Top of DATA IN THIS EXERCISE

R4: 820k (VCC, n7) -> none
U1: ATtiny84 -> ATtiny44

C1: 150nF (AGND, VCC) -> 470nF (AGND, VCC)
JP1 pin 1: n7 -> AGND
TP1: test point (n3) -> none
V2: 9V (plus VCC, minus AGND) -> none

Bottom of DATA IN THIS EXERCISE
Top of DATA IN THIS EXERCISE

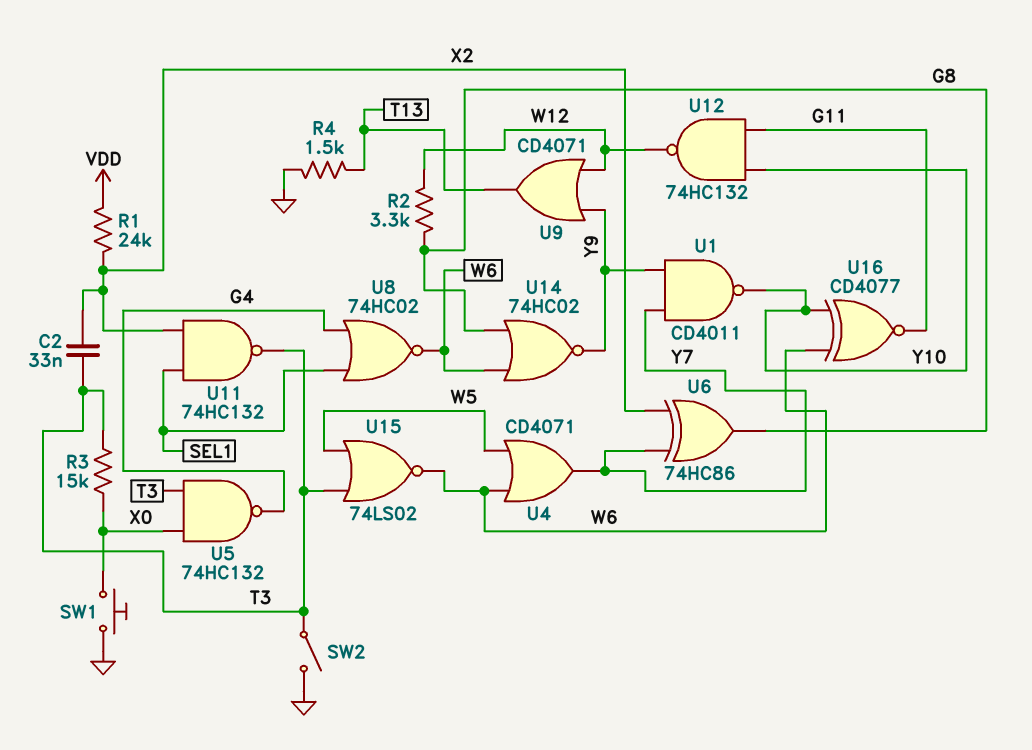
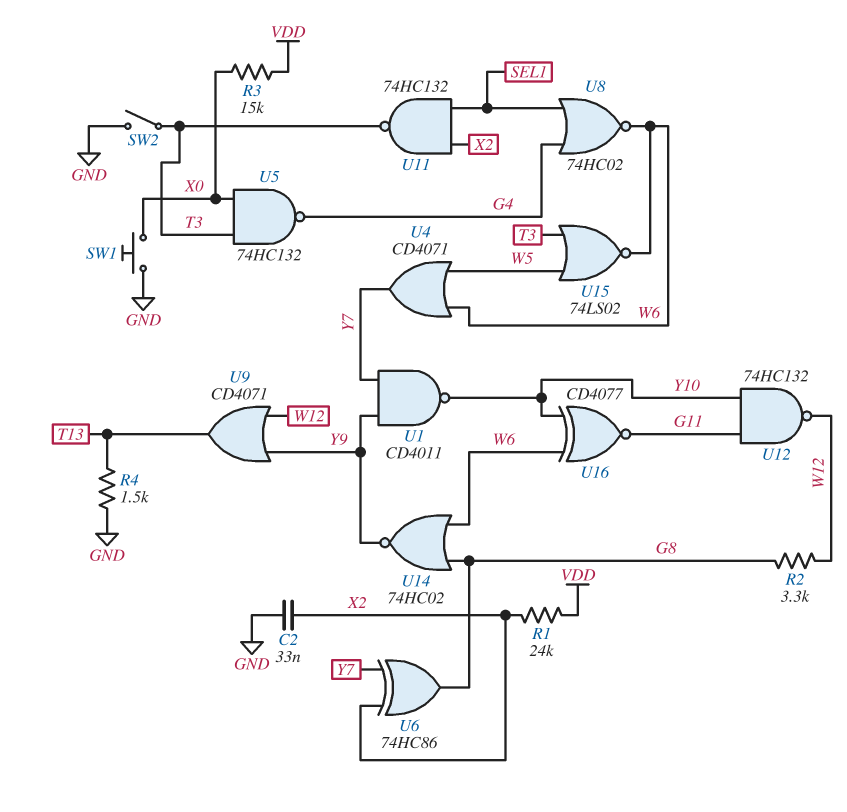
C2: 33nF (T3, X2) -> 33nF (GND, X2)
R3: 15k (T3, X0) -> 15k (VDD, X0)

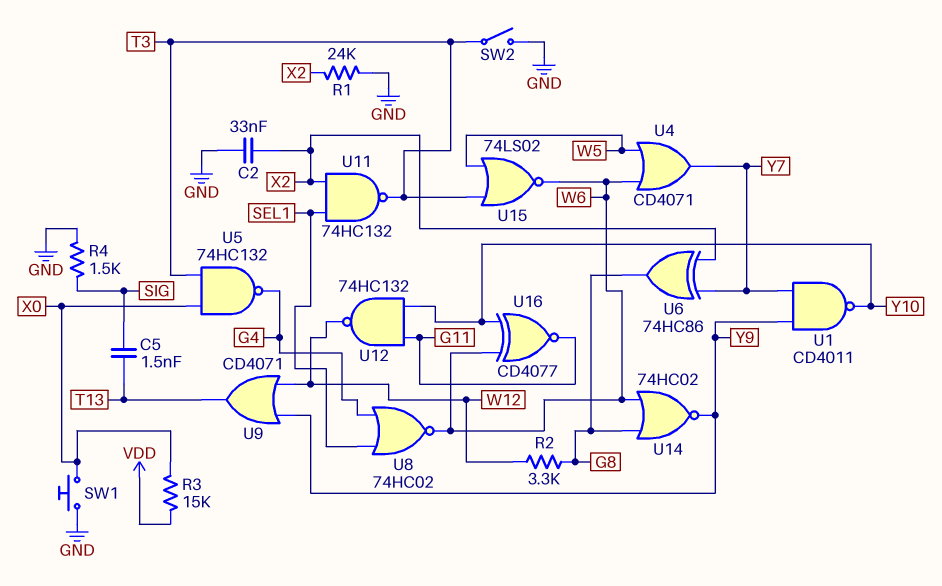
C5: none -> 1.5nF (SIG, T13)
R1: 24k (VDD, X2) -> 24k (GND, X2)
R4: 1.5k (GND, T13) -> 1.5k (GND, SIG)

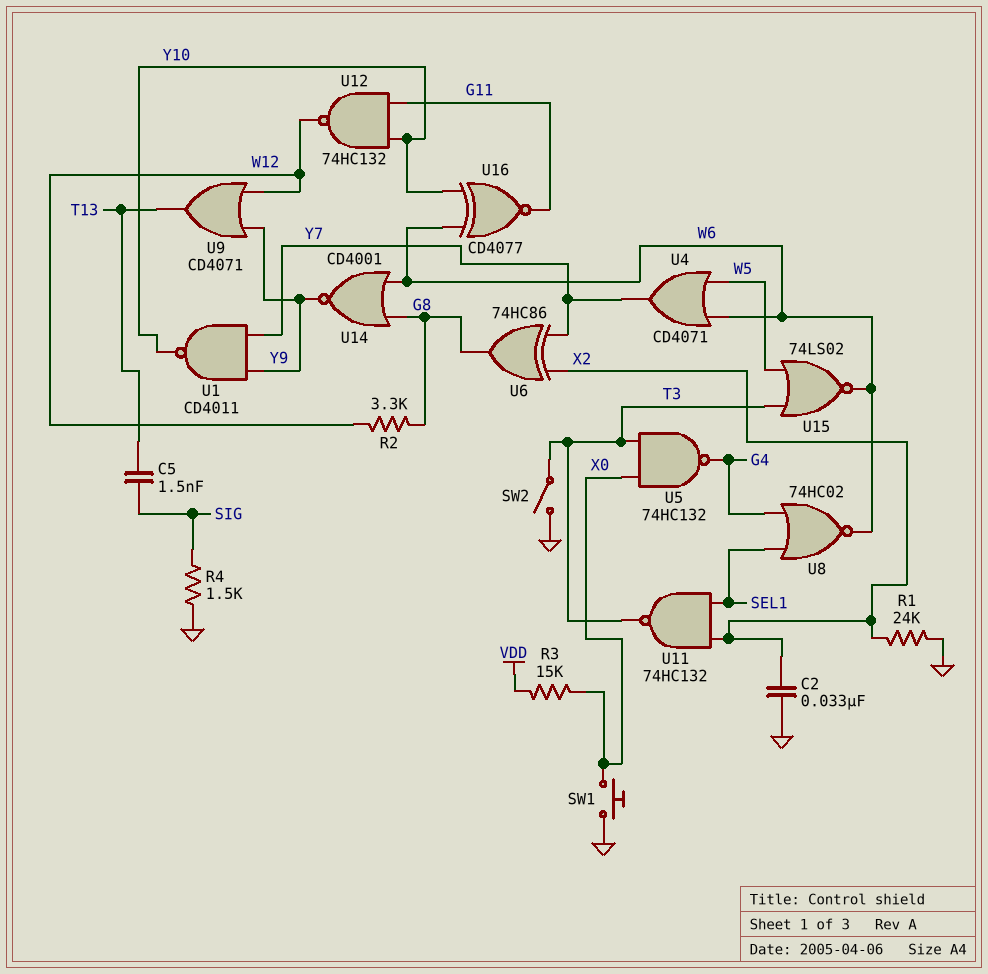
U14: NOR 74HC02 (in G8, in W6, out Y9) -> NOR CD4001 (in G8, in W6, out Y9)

Bottom of DATA IN THIS EXERCISE

From the data above, reproduce word for word the lines running from the line with "JP1 pin 1: n7 -> AGND" to the line with "V2: 9V (plus VCC, minus AGND) -> none", ends included.

EXERCISE ANSWER
JP1 pin 1: n7 -> AGND
TP1: test point (n3) -> none
V2: 9V (plus VCC, minus AGND) -> none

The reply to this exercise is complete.